§ **EXERCISE GOAL**
Looking at the entries, say how many lines contain the string "none". Offer nothing besides the number.

Object change listings
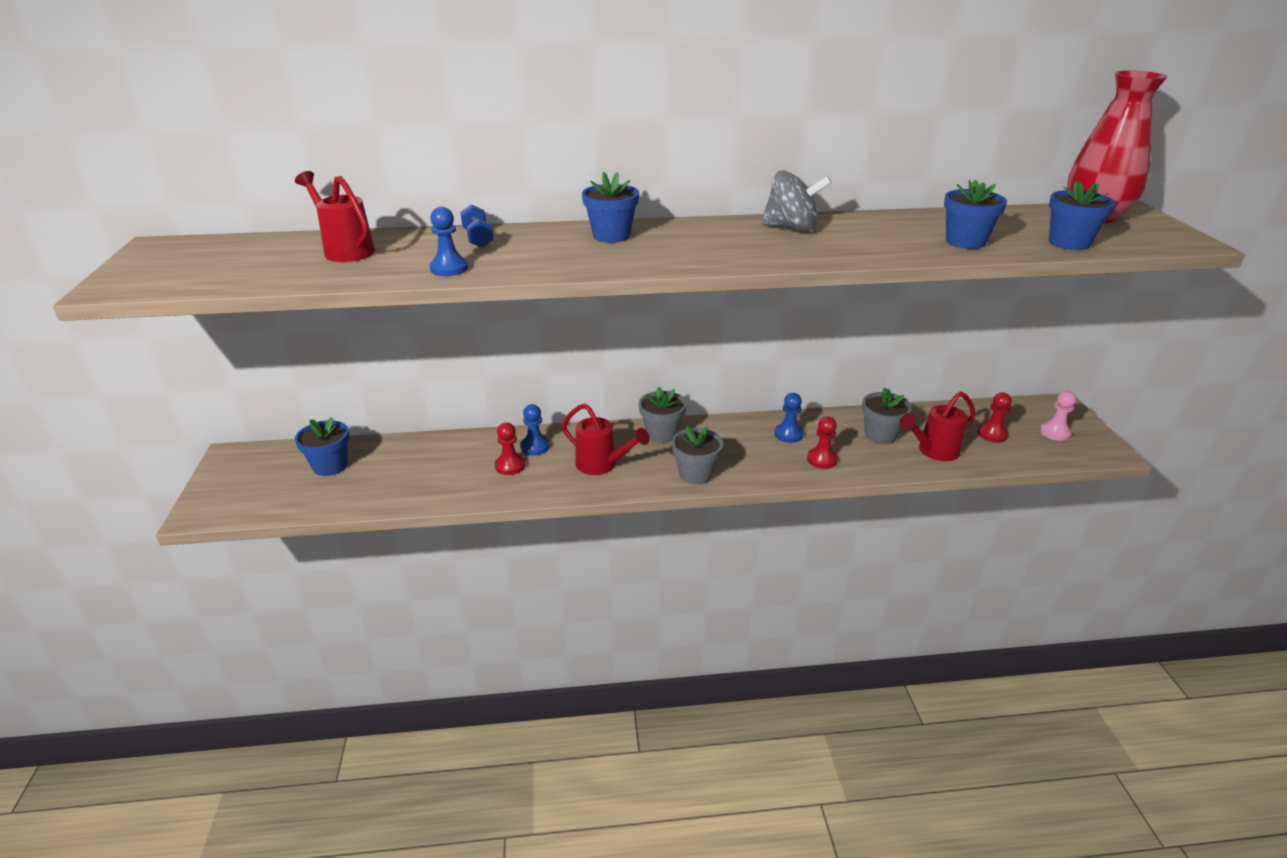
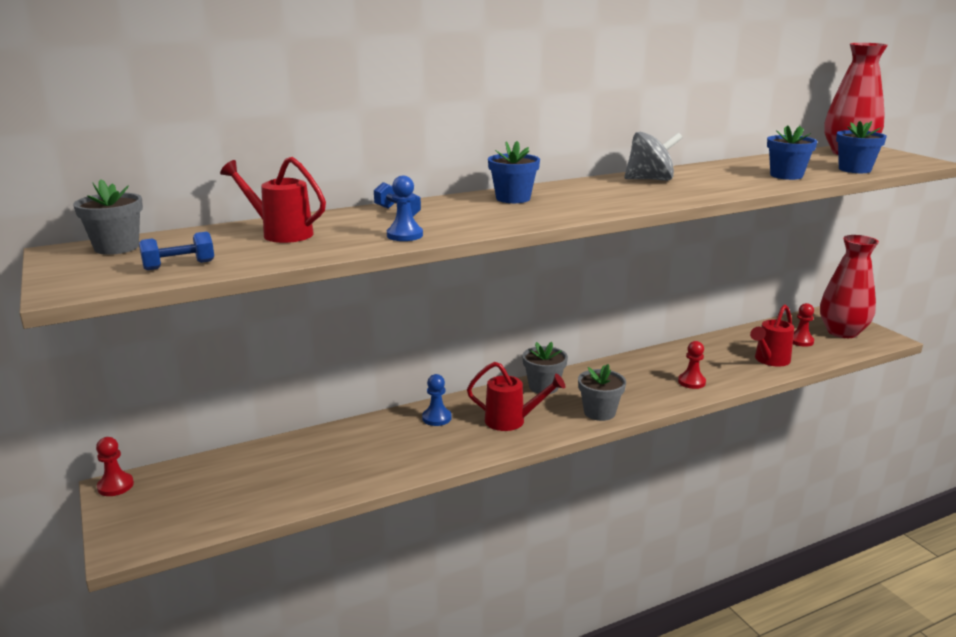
camera: 20 degrees left, 10 degrees down
blue flower pot [295,417,349,476] -> none
red pawn [495,422,525,475] -> red pawn moved to [96,437,134,496]
blue pawn [774,393,804,443] -> none
grey flower pot [862,387,912,444] -> grey flower pot moved to [73,179,143,255]
pink pawn [1040,391,1076,441] -> red vase [820,235,879,338]
none -> blue dumbbell [139,232,214,270]

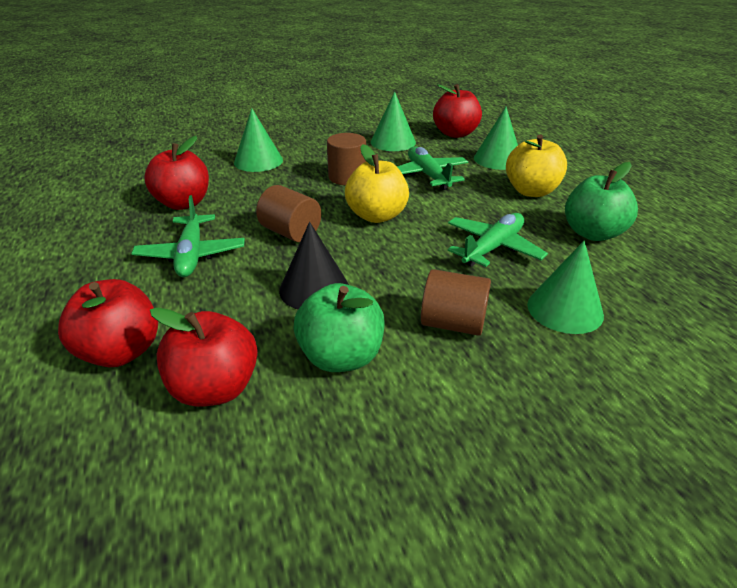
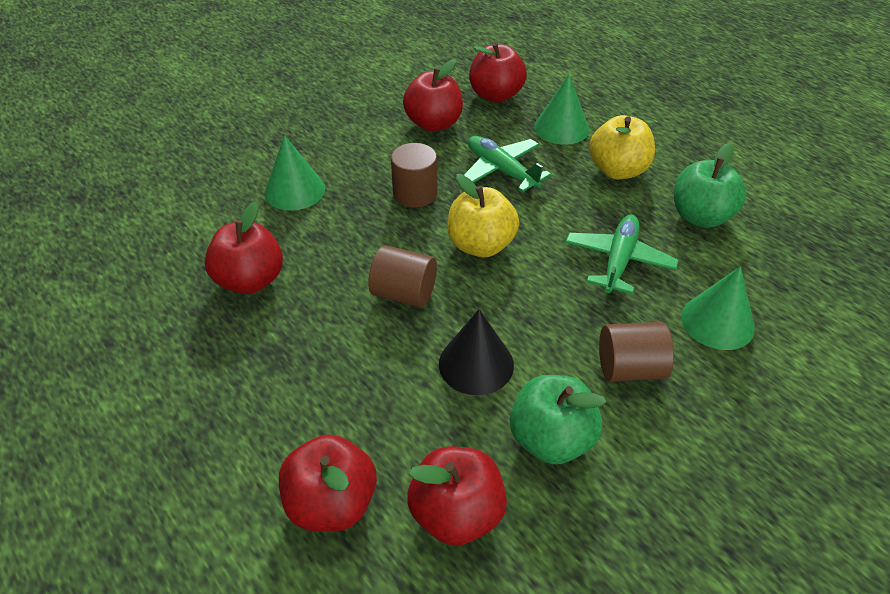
camera: 20 degrees left, 10 degrees up
green plane [131,195,245,277] -> none
green cone [371,92,416,151] -> red apple [403,59,463,132]

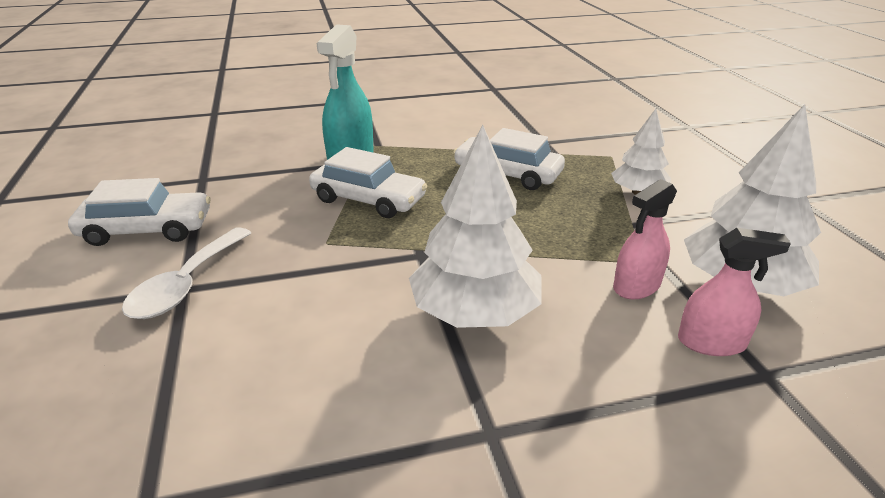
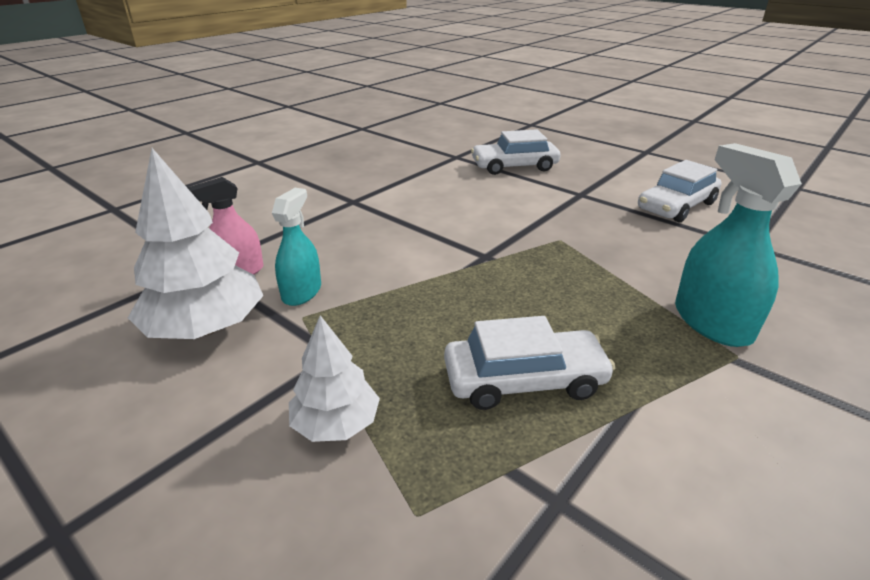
camera: 145 degrees right, 0 degrees up
white spoon [122,227,251,319] -> none
white car [309,147,427,218] -> white car moved to [471,129,560,175]
white tree [409,125,541,328] -> none
pink spray bottle [613,179,677,299] -> turquoise spray bottle [272,188,321,306]

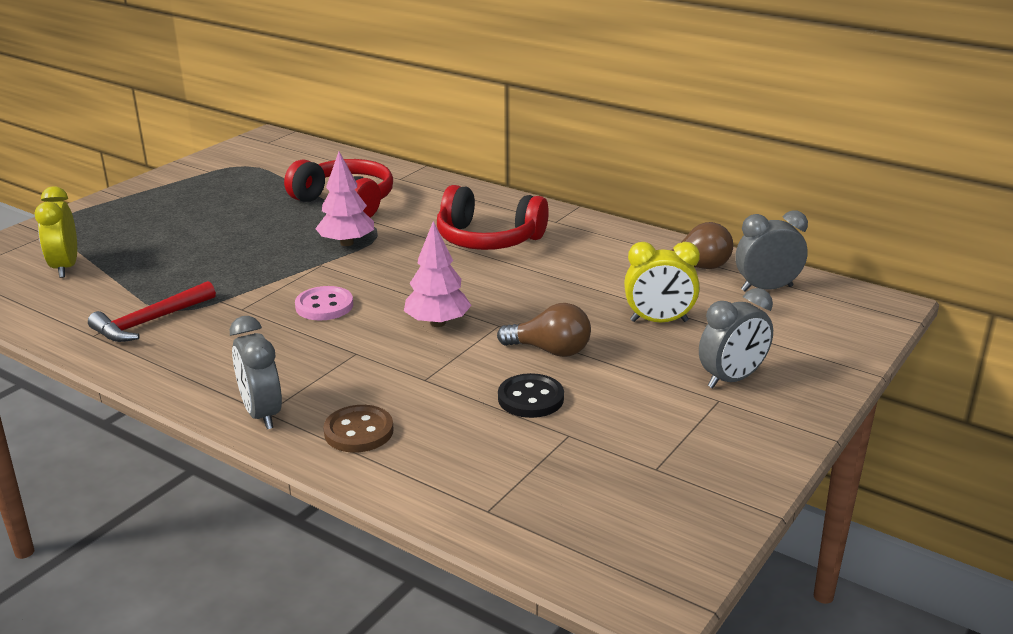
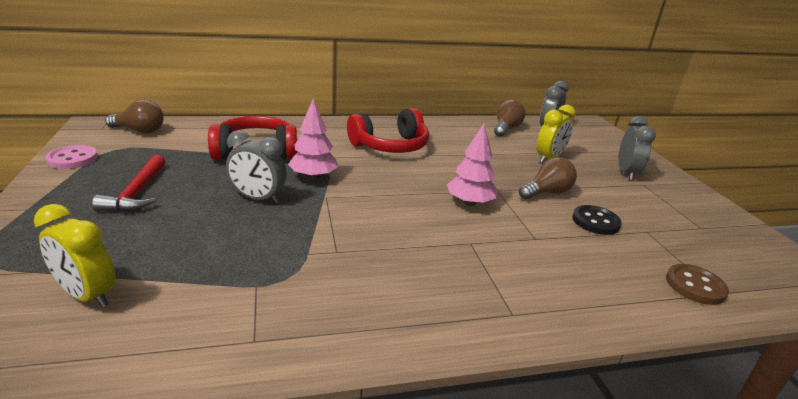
camera: 50 degrees left, 0 degrees up
red hammer [88,281,216,342] -> red hammer moved to [92,155,166,212]
grey clock [230,316,282,429] -> grey clock moved to [226,130,287,203]
pink button [295,286,353,320] -> pink button moved to [45,145,98,169]
brown button [323,405,394,453] -> brown button moved to [666,264,729,305]
none -> brown light bulb [105,100,164,133]

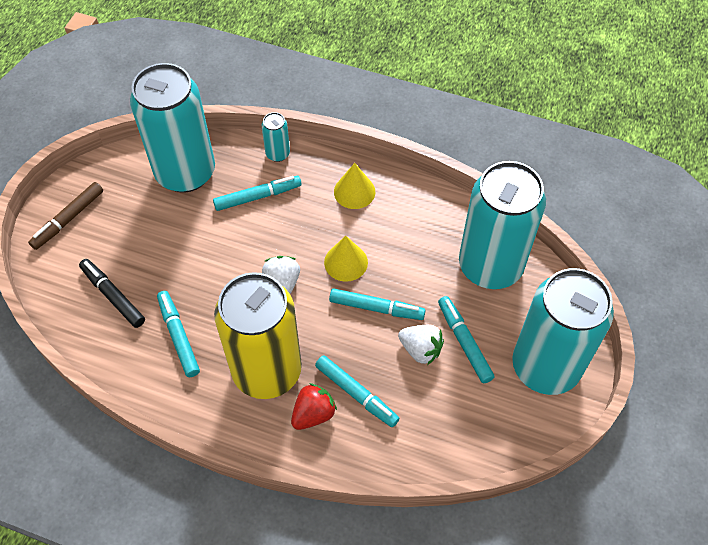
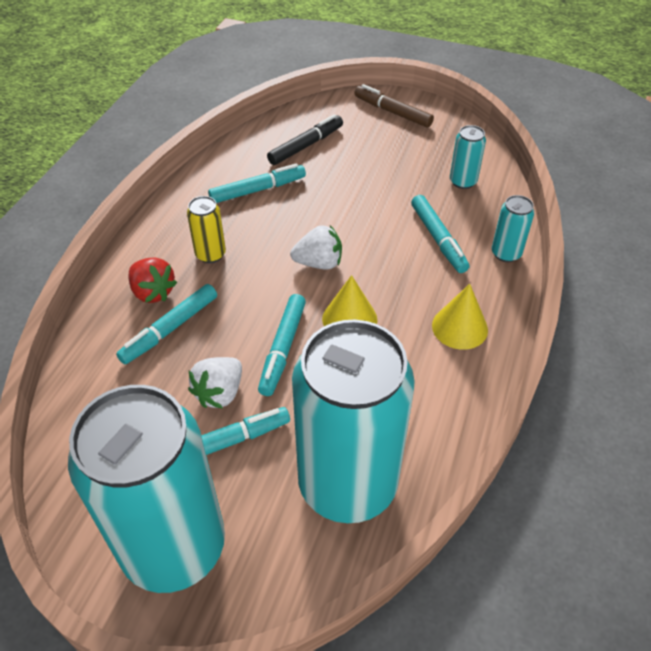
camera: 90 degrees right, 10 degrees down
turquoise can [130,63,215,193] -> turquoise can [450,125,486,189], size x0.41
yellow can [214,272,302,399] -> yellow can [187,196,226,263], size x0.41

§ **THE ANSWER**
7